◆ What is expected
Your answer should consist of every line in the records that holds "satellite".

◆ Information shown
----------

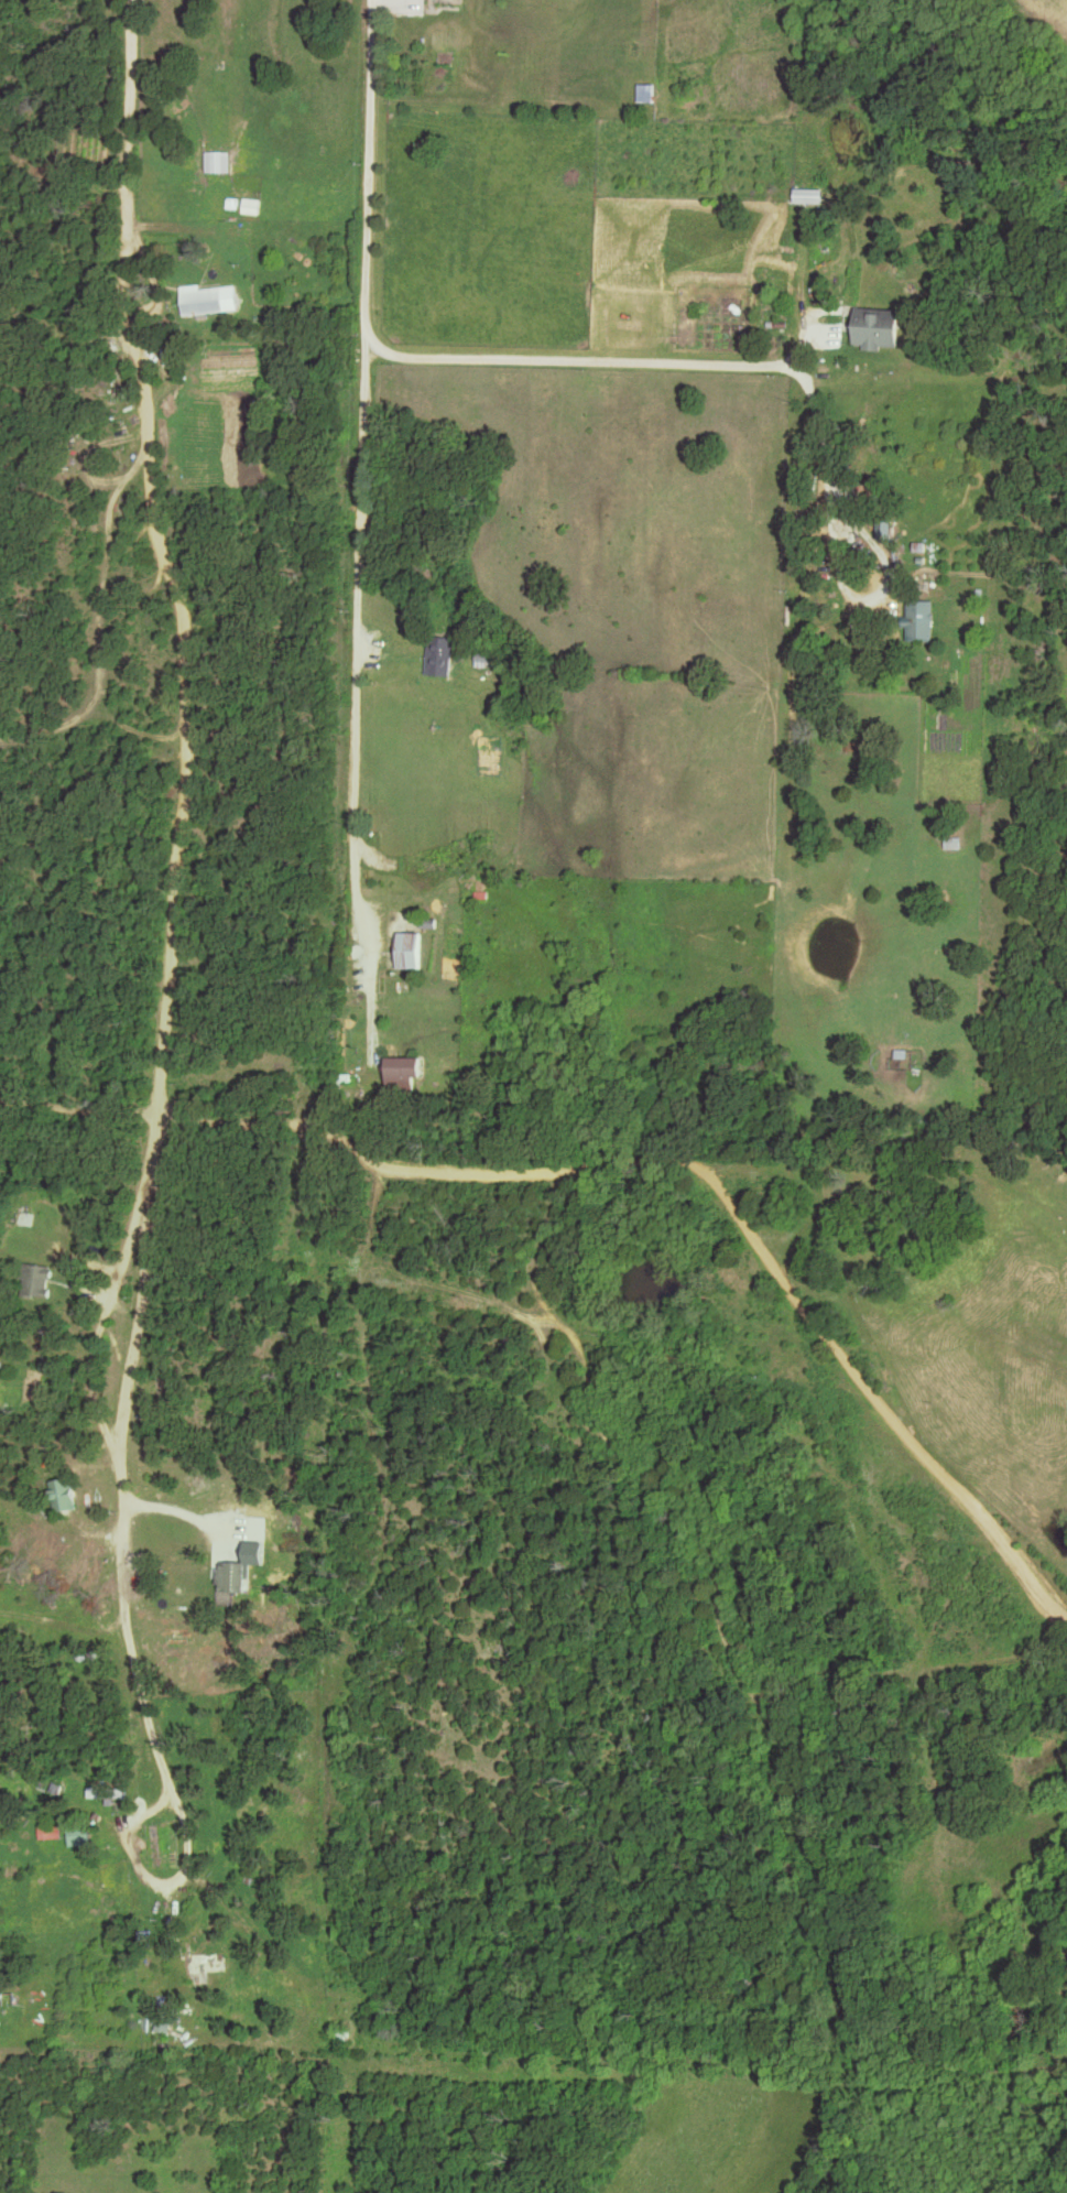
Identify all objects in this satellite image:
building: (648, 92)
building: (219, 161)
building: (804, 196)
building: (203, 300)
building: (874, 327)
road: (365, 339)
road: (782, 360)
building: (885, 527)
building: (920, 620)
building: (439, 662)
road: (357, 858)
building: (410, 950)
road: (170, 965)
building: (400, 1073)
building: (36, 1280)
building: (63, 1495)
building: (228, 1577)
building: (80, 1835)
building: (206, 1962)

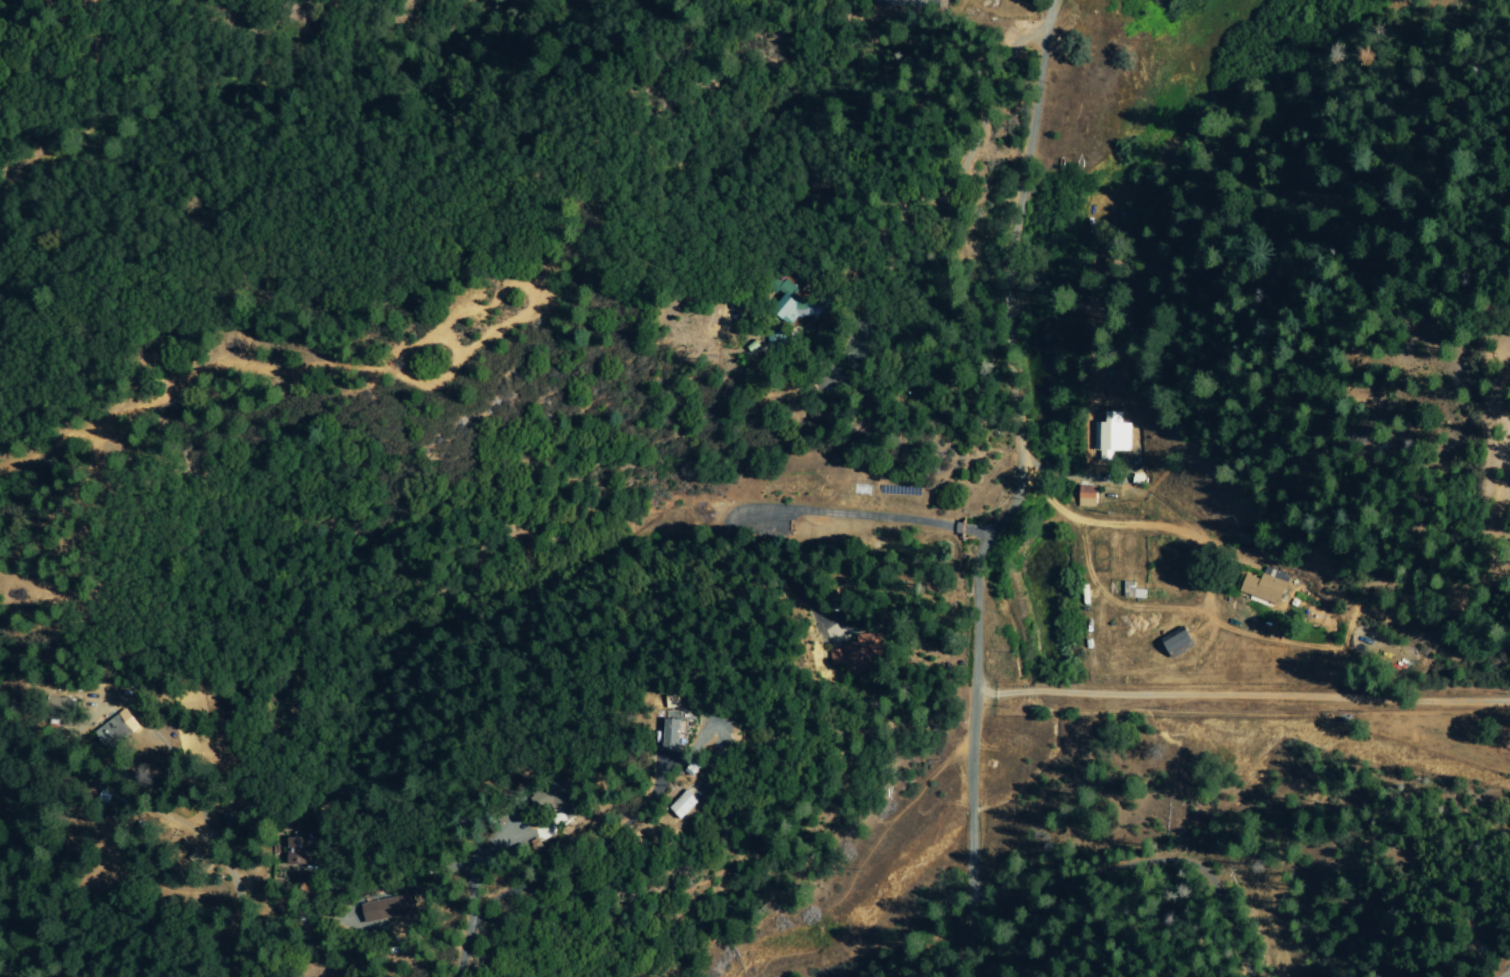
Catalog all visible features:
building: (908, 3)
road: (940, 247)
building: (789, 306)
road: (1017, 459)
building: (1088, 496)
road: (787, 510)
road: (1121, 525)
building: (1264, 588)
building: (1133, 591)
building: (1179, 642)
building: (864, 654)
road: (1240, 696)
building: (114, 731)
building: (673, 734)
road: (162, 742)
building: (682, 804)
building: (299, 849)
road: (240, 910)
building: (391, 910)
road: (472, 926)
road: (942, 943)

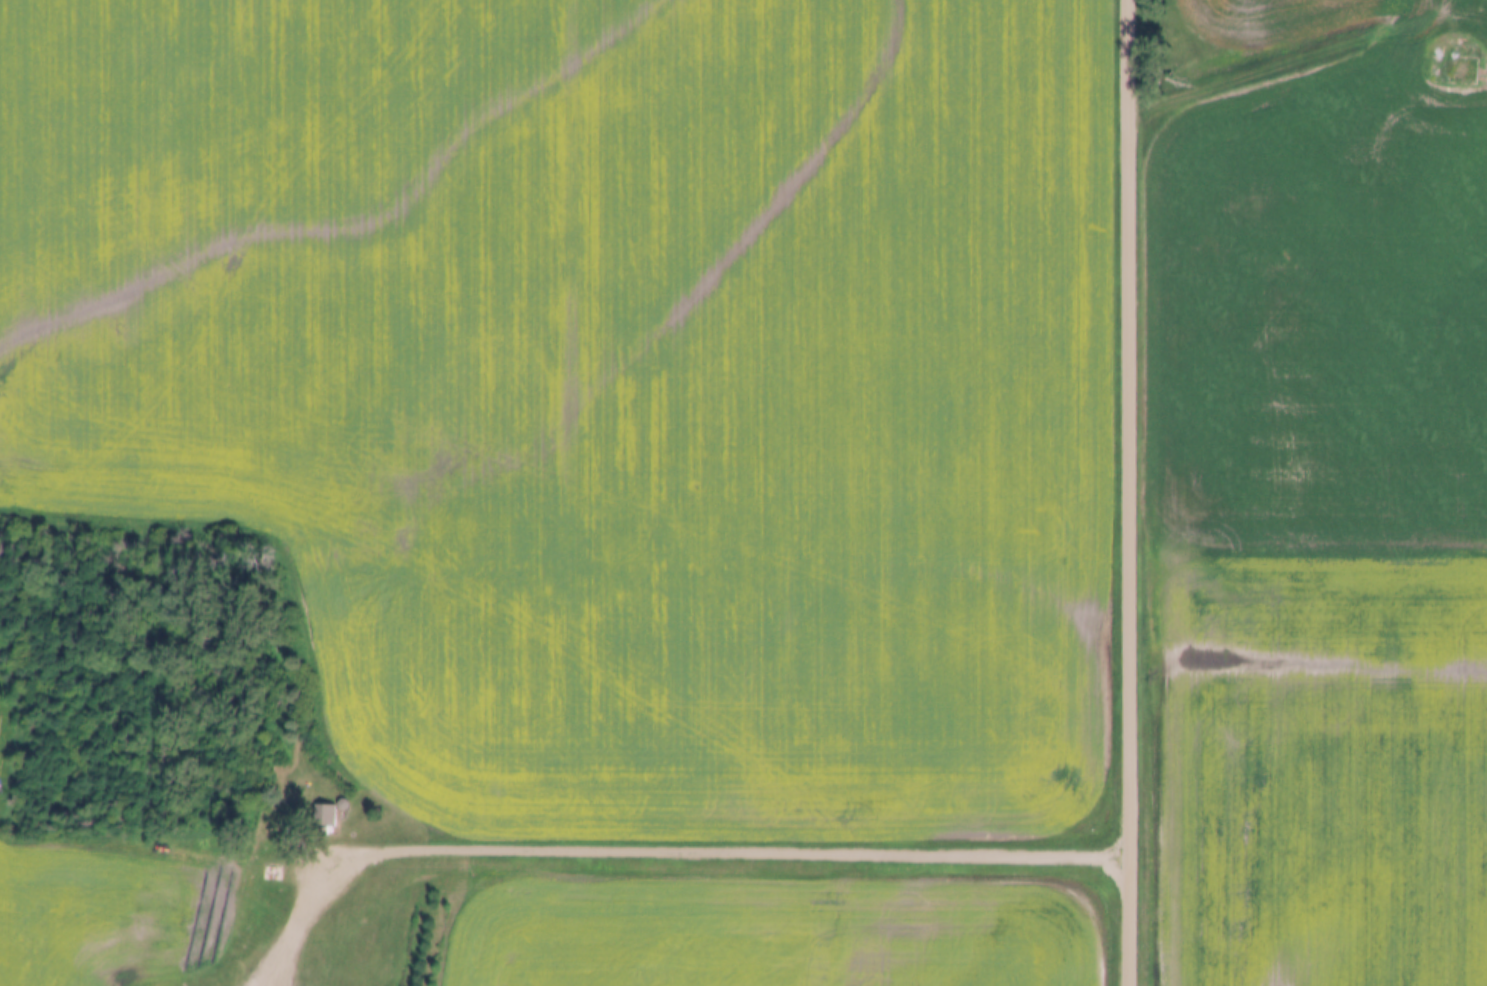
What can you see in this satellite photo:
road: (1305, 54)
road: (1134, 492)
building: (336, 814)
road: (666, 852)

----------

◆ Task output
Identify all objects in this satellite image:
What can you see in this satellite photo:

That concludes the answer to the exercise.